Output exactly the lines spanning from the line containing "none -> orange brick I8 level 1" to the last line of the entries, inclusive.

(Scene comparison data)
....
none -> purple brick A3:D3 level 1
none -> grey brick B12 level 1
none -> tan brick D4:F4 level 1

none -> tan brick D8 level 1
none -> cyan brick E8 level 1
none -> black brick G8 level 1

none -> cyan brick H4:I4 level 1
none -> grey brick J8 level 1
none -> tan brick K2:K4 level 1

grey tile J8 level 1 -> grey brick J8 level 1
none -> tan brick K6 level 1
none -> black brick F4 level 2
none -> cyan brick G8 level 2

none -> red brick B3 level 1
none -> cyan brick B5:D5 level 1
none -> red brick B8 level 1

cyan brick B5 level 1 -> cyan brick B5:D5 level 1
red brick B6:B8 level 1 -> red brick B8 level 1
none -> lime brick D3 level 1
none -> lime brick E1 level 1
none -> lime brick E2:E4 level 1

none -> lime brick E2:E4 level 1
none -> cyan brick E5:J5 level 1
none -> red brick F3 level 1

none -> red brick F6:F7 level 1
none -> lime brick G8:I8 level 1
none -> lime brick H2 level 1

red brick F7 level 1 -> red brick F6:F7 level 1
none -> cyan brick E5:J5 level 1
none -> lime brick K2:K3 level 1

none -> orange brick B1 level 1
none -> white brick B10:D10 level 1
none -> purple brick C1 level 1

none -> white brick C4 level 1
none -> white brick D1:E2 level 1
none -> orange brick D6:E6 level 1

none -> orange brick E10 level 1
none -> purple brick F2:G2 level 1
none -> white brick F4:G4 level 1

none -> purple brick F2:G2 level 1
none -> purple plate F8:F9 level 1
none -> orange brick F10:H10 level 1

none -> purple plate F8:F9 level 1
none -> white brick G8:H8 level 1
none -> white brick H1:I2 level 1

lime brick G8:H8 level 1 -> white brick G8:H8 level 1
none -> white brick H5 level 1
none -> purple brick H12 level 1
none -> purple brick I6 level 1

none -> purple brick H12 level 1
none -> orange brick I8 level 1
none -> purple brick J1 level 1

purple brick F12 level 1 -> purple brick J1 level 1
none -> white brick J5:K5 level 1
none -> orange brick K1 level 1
....
• _Your response_:
none -> orange brick I8 level 1
none -> purple brick J1 level 1

purple brick F12 level 1 -> purple brick J1 level 1
none -> white brick J5:K5 level 1
none -> orange brick K1 level 1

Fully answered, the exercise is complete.